> Stored data entries
▶

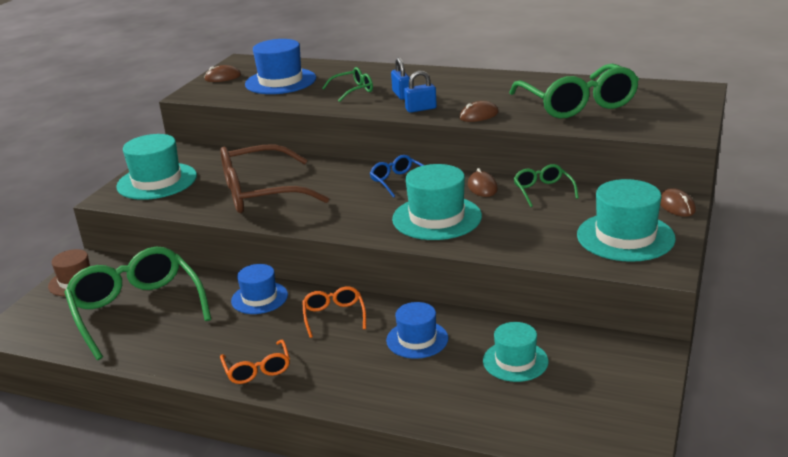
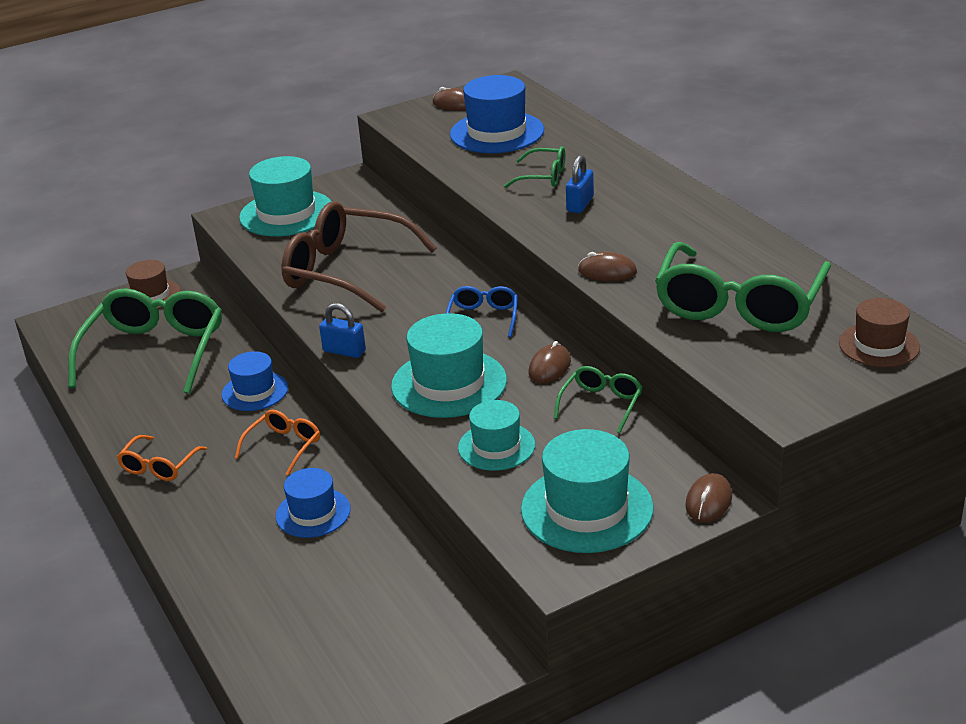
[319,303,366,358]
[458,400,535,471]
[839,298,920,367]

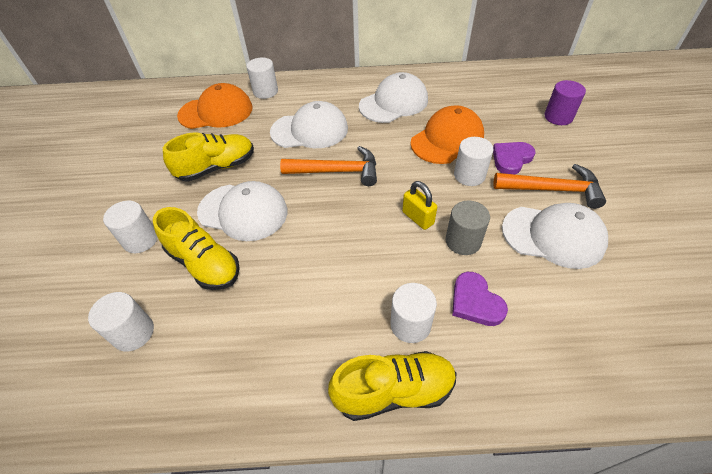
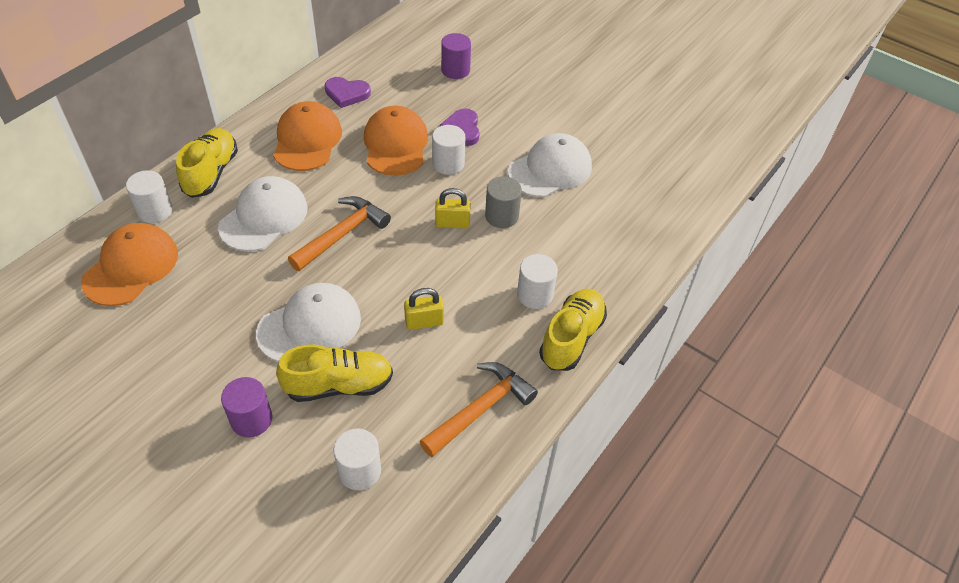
[273,101,342,171]
[176,128,238,198]
[419,362,538,457]
[221,377,272,438]
[325,77,371,108]
[404,288,444,330]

◀

Your task is to set down exactly the lines from the line containing "[176,128,238,198]" to the end of the data above, including both ends.

> Answer space
[176,128,238,198]
[419,362,538,457]
[221,377,272,438]
[325,77,371,108]
[404,288,444,330]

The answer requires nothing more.